* WHAT TO PRODUCE *
All entries must be returned precisely as they appear.

· · · · · · ·

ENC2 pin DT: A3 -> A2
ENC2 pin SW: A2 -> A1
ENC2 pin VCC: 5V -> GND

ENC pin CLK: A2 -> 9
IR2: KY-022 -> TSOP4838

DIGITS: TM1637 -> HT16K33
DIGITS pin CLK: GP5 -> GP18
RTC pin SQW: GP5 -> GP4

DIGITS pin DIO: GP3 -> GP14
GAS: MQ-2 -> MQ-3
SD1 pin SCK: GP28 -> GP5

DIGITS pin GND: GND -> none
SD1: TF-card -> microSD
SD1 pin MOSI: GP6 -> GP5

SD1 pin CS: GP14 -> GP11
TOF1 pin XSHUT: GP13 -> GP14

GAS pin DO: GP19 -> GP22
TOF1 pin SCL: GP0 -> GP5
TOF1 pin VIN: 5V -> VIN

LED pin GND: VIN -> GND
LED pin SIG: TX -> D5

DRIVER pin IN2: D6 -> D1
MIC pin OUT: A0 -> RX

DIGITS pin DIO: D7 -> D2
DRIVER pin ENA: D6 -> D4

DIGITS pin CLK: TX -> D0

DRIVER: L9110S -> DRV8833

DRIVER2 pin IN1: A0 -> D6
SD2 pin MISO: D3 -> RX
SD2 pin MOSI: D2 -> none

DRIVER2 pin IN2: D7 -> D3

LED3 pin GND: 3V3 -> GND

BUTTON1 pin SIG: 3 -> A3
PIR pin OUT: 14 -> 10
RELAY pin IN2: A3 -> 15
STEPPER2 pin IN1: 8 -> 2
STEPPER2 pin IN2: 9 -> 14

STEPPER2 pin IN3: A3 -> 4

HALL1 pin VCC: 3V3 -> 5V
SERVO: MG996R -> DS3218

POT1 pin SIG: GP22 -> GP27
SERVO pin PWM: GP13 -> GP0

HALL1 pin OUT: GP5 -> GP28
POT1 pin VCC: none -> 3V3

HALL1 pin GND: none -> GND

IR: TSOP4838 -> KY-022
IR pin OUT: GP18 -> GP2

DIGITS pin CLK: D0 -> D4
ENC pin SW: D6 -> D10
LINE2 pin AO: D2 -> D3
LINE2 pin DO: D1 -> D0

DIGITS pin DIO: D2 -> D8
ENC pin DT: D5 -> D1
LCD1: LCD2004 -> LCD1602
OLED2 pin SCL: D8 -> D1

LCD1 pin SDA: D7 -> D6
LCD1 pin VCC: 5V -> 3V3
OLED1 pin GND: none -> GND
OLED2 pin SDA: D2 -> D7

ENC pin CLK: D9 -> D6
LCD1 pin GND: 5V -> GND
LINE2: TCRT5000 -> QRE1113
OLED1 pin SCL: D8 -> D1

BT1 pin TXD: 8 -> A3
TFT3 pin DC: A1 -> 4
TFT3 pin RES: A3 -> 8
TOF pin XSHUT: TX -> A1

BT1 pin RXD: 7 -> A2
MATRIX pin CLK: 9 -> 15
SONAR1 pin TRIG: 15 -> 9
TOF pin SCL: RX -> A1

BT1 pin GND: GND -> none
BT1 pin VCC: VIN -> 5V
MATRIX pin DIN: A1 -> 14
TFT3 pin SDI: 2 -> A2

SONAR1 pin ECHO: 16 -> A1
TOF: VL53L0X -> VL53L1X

· · · · · · ·

* RESPONSE TO THE TASK *
ENC2 pin DT: A3 -> A2
ENC2 pin SW: A2 -> A1
ENC2 pin VCC: 5V -> GND

ENC pin CLK: A2 -> 9
IR2: KY-022 -> TSOP4838

DIGITS: TM1637 -> HT16K33
DIGITS pin CLK: GP5 -> GP18
RTC pin SQW: GP5 -> GP4

DIGITS pin DIO: GP3 -> GP14
GAS: MQ-2 -> MQ-3
SD1 pin SCK: GP28 -> GP5

DIGITS pin GND: GND -> none
SD1: TF-card -> microSD
SD1 pin MOSI: GP6 -> GP5

SD1 pin CS: GP14 -> GP11
TOF1 pin XSHUT: GP13 -> GP14

GAS pin DO: GP19 -> GP22
TOF1 pin SCL: GP0 -> GP5
TOF1 pin VIN: 5V -> VIN

LED pin GND: VIN -> GND
LED pin SIG: TX -> D5

DRIVER pin IN2: D6 -> D1
MIC pin OUT: A0 -> RX

DIGITS pin DIO: D7 -> D2
DRIVER pin ENA: D6 -> D4

DIGITS pin CLK: TX -> D0

DRIVER: L9110S -> DRV8833

DRIVER2 pin IN1: A0 -> D6
SD2 pin MISO: D3 -> RX
SD2 pin MOSI: D2 -> none

DRIVER2 pin IN2: D7 -> D3

LED3 pin GND: 3V3 -> GND

BUTTON1 pin SIG: 3 -> A3
PIR pin OUT: 14 -> 10
RELAY pin IN2: A3 -> 15
STEPPER2 pin IN1: 8 -> 2
STEPPER2 pin IN2: 9 -> 14

STEPPER2 pin IN3: A3 -> 4

HALL1 pin VCC: 3V3 -> 5V
SERVO: MG996R -> DS3218

POT1 pin SIG: GP22 -> GP27
SERVO pin PWM: GP13 -> GP0

HALL1 pin OUT: GP5 -> GP28
POT1 pin VCC: none -> 3V3

HALL1 pin GND: none -> GND

IR: TSOP4838 -> KY-022
IR pin OUT: GP18 -> GP2

DIGITS pin CLK: D0 -> D4
ENC pin SW: D6 -> D10
LINE2 pin AO: D2 -> D3
LINE2 pin DO: D1 -> D0

DIGITS pin DIO: D2 -> D8
ENC pin DT: D5 -> D1
LCD1: LCD2004 -> LCD1602
OLED2 pin SCL: D8 -> D1

LCD1 pin SDA: D7 -> D6
LCD1 pin VCC: 5V -> 3V3
OLED1 pin GND: none -> GND
OLED2 pin SDA: D2 -> D7

ENC pin CLK: D9 -> D6
LCD1 pin GND: 5V -> GND
LINE2: TCRT5000 -> QRE1113
OLED1 pin SCL: D8 -> D1

BT1 pin TXD: 8 -> A3
TFT3 pin DC: A1 -> 4
TFT3 pin RES: A3 -> 8
TOF pin XSHUT: TX -> A1

BT1 pin RXD: 7 -> A2
MATRIX pin CLK: 9 -> 15
SONAR1 pin TRIG: 15 -> 9
TOF pin SCL: RX -> A1

BT1 pin GND: GND -> none
BT1 pin VCC: VIN -> 5V
MATRIX pin DIN: A1 -> 14
TFT3 pin SDI: 2 -> A2

SONAR1 pin ECHO: 16 -> A1
TOF: VL53L0X -> VL53L1X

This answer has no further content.